*** Records ***
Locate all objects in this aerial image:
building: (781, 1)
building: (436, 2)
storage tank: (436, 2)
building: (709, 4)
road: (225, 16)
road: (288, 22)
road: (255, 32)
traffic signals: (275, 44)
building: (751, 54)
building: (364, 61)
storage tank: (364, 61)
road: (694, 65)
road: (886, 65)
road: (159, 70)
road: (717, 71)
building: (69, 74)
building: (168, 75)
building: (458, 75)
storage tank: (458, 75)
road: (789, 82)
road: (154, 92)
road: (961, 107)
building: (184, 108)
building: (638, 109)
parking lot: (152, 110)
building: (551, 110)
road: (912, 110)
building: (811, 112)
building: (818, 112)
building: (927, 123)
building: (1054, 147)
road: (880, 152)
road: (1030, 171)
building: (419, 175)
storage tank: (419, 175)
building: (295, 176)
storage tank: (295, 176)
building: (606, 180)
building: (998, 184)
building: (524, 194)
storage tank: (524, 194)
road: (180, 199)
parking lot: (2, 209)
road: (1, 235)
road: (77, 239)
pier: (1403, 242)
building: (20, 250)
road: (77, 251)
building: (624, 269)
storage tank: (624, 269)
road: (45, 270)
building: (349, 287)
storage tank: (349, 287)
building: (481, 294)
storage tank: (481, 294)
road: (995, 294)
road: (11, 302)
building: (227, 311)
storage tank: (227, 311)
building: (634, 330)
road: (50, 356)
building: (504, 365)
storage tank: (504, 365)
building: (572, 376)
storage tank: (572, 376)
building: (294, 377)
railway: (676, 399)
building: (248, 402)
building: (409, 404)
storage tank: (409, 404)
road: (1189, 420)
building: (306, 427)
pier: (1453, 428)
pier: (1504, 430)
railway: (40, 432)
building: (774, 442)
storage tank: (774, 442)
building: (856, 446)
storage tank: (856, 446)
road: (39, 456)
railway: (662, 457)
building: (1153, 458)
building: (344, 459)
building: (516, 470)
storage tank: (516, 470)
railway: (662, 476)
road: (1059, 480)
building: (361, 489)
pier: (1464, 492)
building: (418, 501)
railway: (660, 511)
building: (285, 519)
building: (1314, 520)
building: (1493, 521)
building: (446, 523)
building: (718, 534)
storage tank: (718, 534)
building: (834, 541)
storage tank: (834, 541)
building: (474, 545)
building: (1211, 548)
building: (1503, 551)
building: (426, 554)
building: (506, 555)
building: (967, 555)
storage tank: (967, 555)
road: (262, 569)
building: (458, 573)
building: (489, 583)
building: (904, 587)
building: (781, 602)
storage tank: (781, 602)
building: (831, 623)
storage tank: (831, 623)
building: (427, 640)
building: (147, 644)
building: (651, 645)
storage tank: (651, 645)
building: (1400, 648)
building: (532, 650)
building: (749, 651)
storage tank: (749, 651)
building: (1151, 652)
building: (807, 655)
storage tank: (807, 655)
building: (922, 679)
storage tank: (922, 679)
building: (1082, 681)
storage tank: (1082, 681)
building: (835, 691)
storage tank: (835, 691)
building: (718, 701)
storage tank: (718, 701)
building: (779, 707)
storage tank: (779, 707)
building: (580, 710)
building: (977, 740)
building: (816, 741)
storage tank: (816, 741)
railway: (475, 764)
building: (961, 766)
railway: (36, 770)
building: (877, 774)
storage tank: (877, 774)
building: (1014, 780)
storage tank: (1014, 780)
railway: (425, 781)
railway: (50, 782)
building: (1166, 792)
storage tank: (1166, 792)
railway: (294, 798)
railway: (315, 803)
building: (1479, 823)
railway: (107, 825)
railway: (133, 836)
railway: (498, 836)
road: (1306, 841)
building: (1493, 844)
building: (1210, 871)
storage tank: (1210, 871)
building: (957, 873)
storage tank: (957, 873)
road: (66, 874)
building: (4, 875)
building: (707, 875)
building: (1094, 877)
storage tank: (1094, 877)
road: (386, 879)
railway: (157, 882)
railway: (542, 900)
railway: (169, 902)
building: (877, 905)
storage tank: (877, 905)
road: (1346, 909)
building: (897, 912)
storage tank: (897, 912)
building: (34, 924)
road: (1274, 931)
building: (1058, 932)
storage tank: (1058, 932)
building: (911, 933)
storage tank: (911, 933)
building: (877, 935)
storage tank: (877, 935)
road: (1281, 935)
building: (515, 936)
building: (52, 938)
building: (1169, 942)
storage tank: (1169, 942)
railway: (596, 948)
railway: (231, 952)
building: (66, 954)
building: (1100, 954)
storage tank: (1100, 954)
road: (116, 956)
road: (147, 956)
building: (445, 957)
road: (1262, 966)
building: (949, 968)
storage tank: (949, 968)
*** End of Records ***
Copy out each line of the data that has the word "pier" in it.

**Written response:**
pier: (1403, 242)
pier: (1453, 428)
pier: (1504, 430)
pier: (1464, 492)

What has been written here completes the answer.